REQUIREMENT: Can you return every record below word for word, leaving out the pictures?

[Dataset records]
** BEGIN **
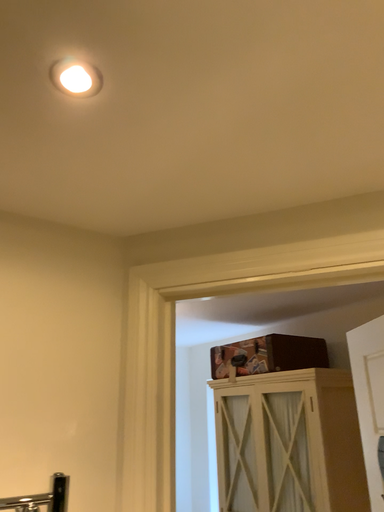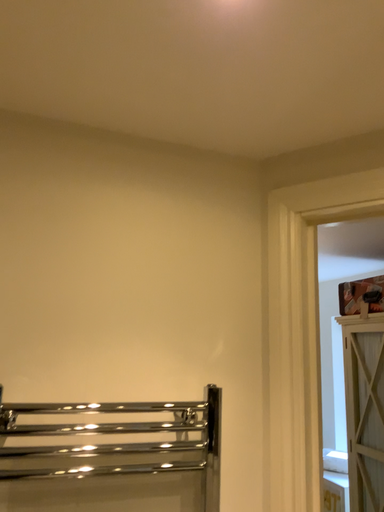
Question: Which way did the camera rotate in the video?

Choices:
 (A) rotated downward
 (B) rotated upward

Answer: (A)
** END **
SOLUTION FOR THIS PROBLEM:
Question: Which way did the camera rotate in the video?

Choices:
 (A) rotated downward
 (B) rotated upward

Answer: (A)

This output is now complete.